_Work to complete_
Start at the line with "DRIVER pin IN2: D4 -> none" and print every line through the end of the material below. Keep it exact and free of pictures.

_Information provided_
◇ ◇ ◇ ◇ ◇ ◇ ◇

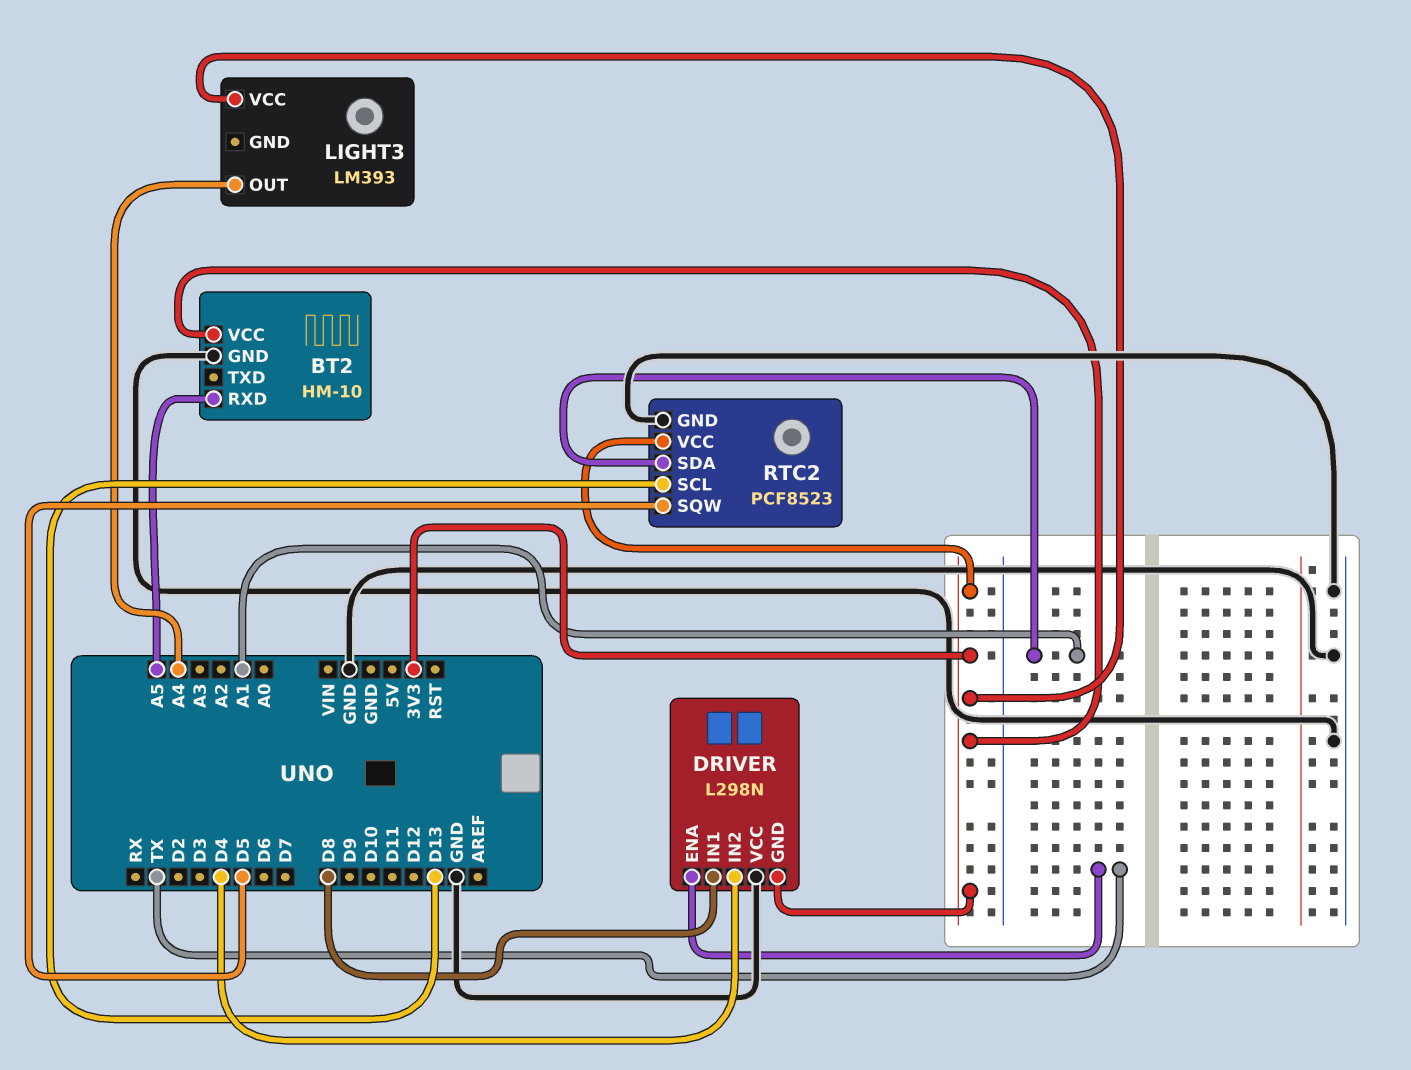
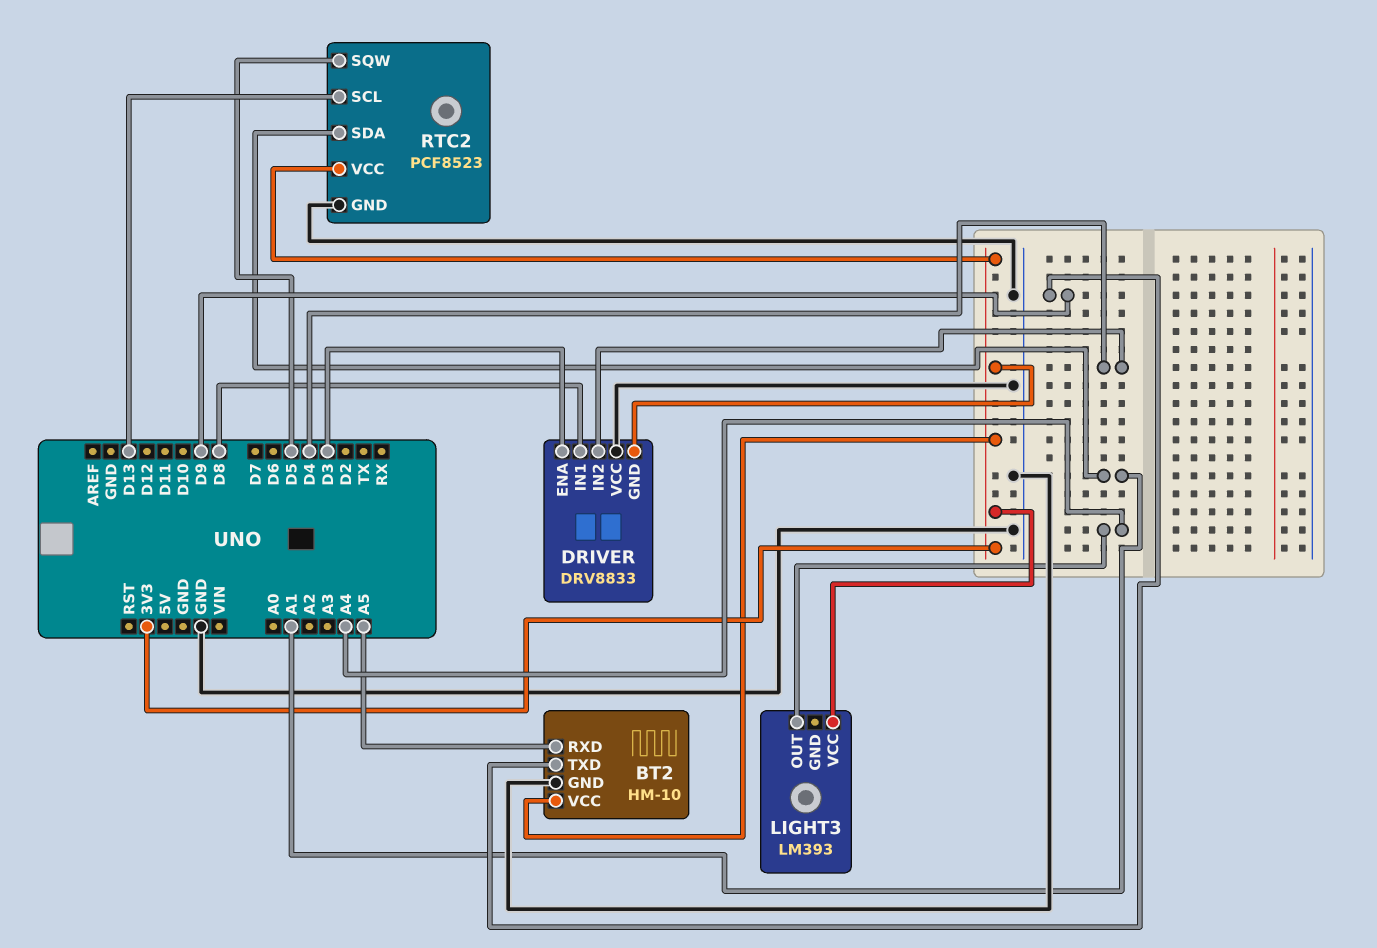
BT2 pin TXD: none -> D9
DRIVER: L298N -> DRV8833
DRIVER pin ENA: TX -> D3

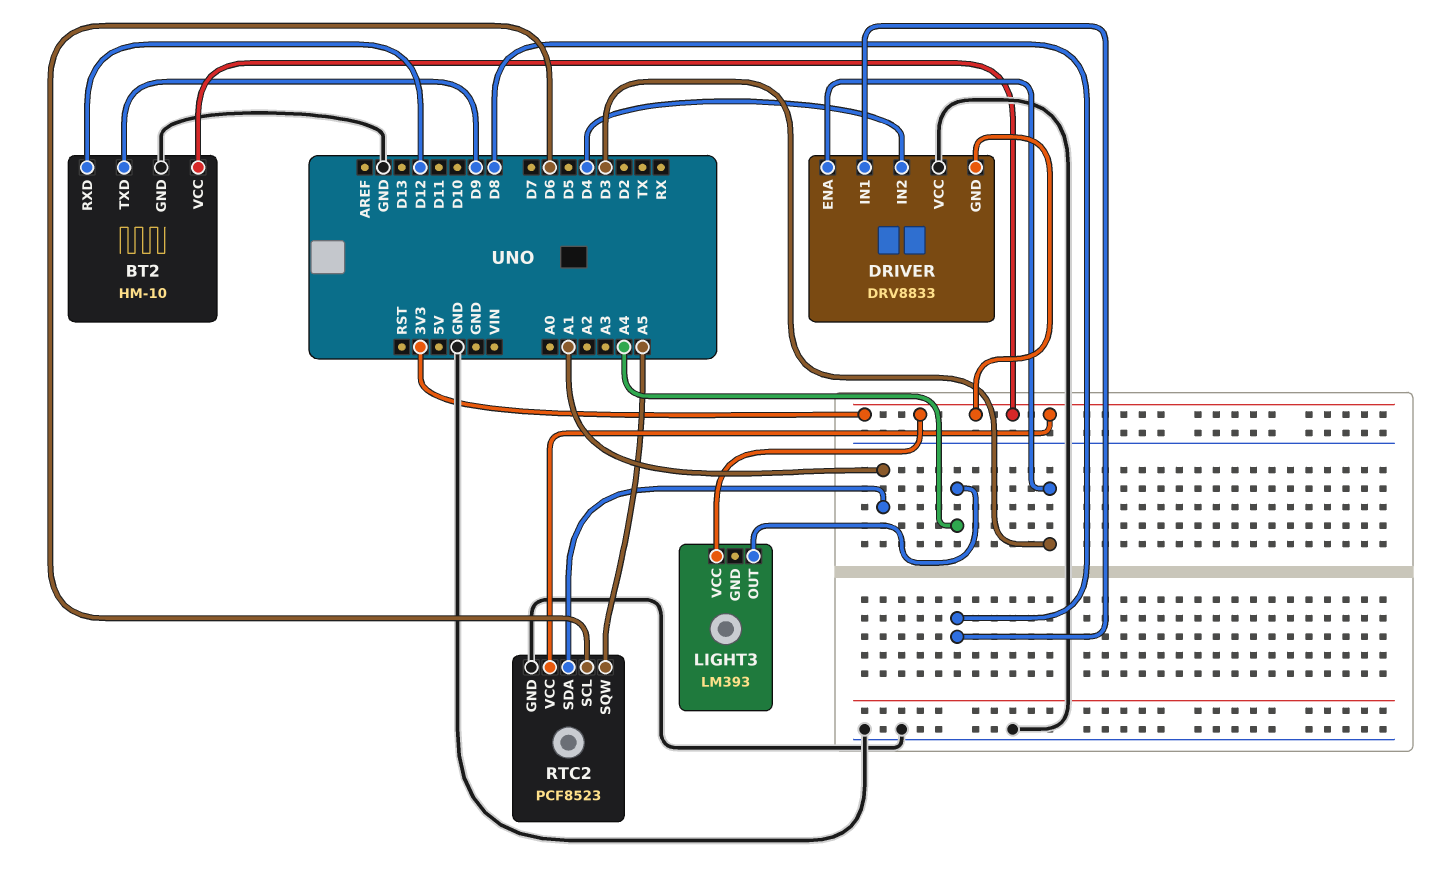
BT2 pin RXD: A5 -> D12
RTC2 pin SCL: D13 -> D6
RTC2 pin SQW: D5 -> A5

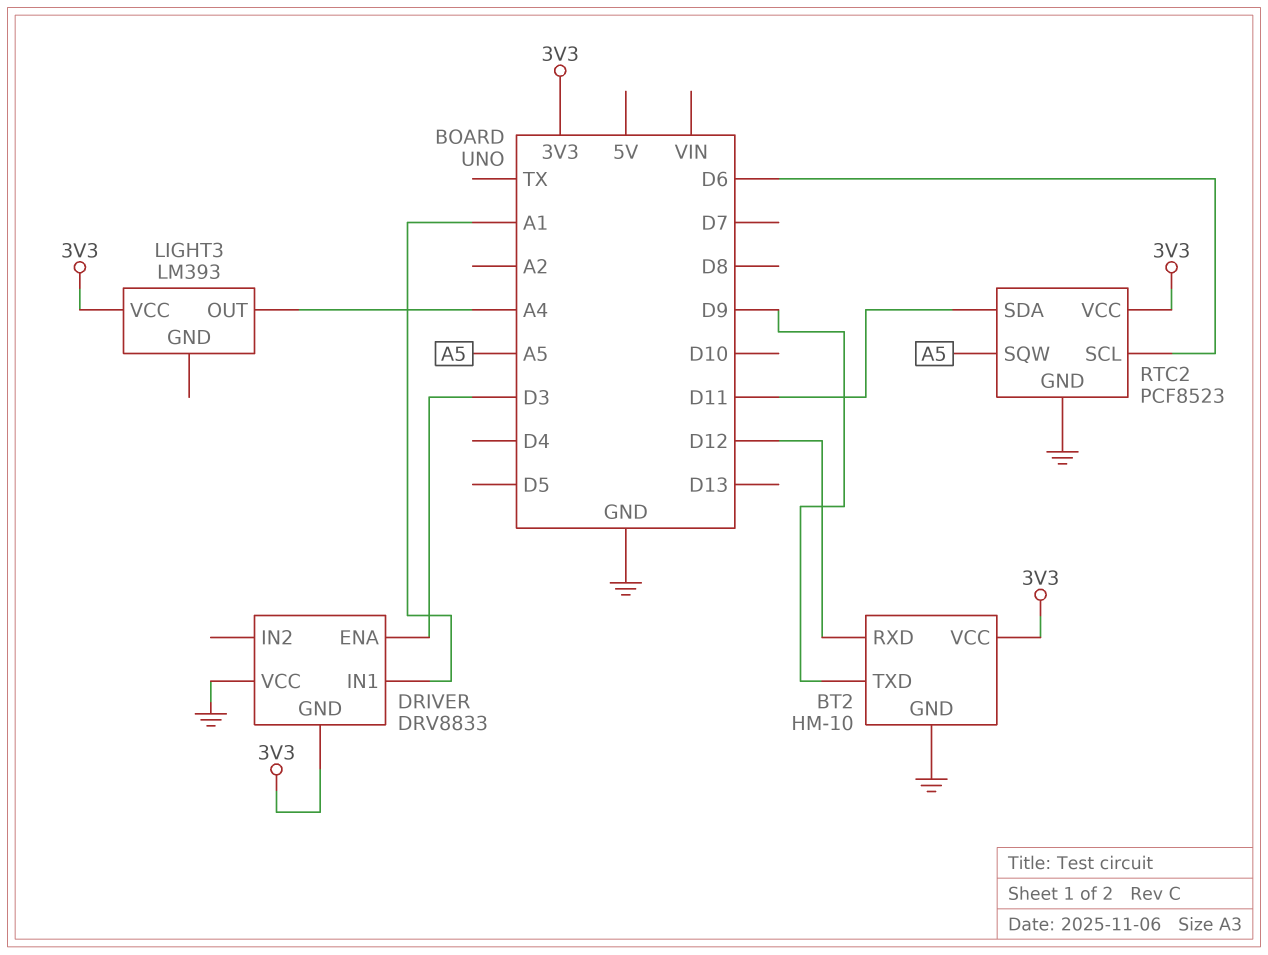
DRIVER pin IN1: D8 -> A1
DRIVER pin IN2: D4 -> none
RTC2 pin SDA: A1 -> D11

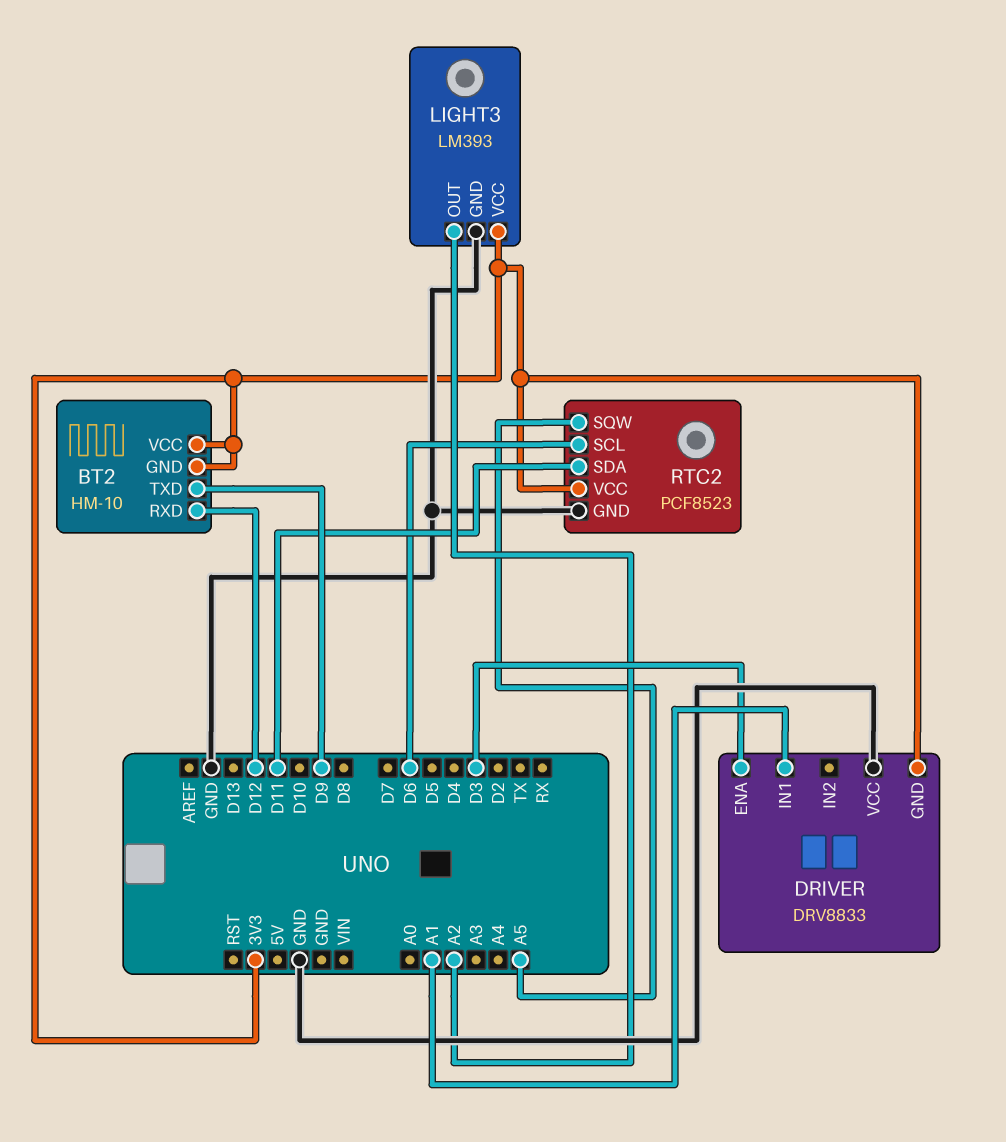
BT2 pin GND: GND -> 3V3
LIGHT3 pin GND: none -> GND
LIGHT3 pin OUT: A4 -> A2

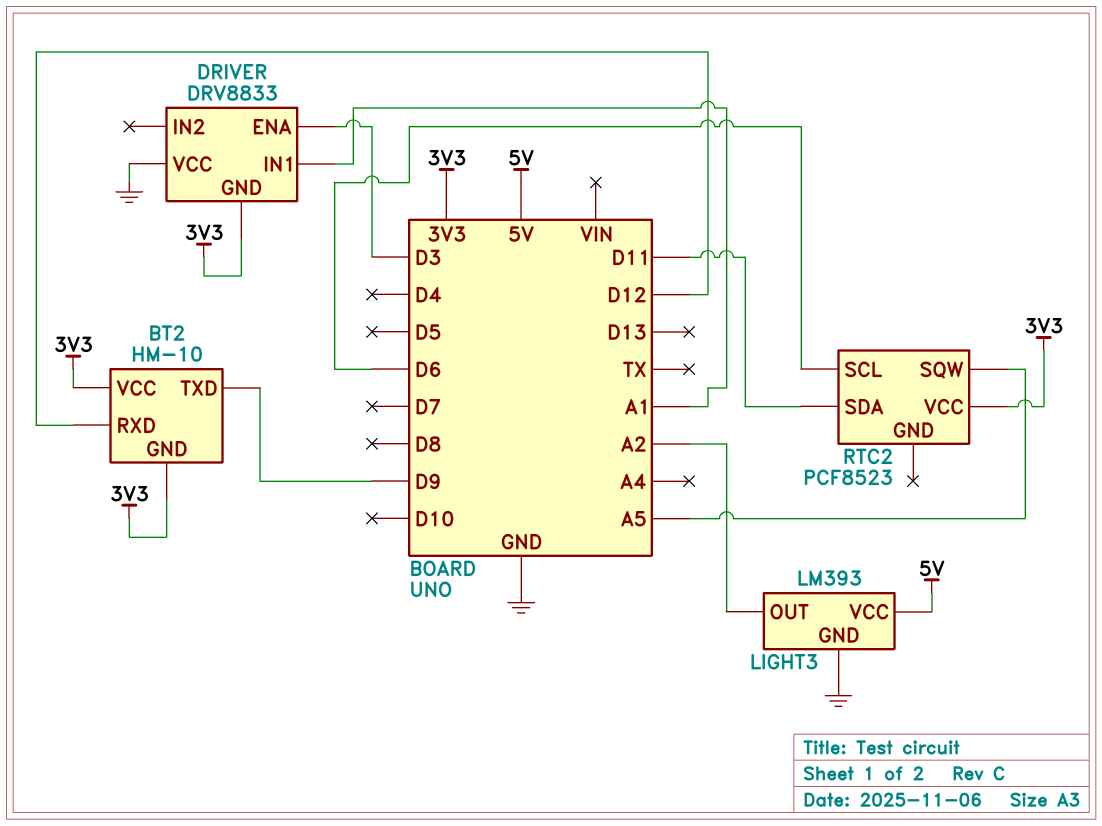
LIGHT3 pin VCC: 3V3 -> 5V
RTC2 pin GND: GND -> none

◇ ◇ ◇ ◇ ◇ ◇ ◇

_Task answer_
DRIVER pin IN2: D4 -> none
RTC2 pin SDA: A1 -> D11

BT2 pin GND: GND -> 3V3
LIGHT3 pin GND: none -> GND
LIGHT3 pin OUT: A4 -> A2

LIGHT3 pin VCC: 3V3 -> 5V
RTC2 pin GND: GND -> none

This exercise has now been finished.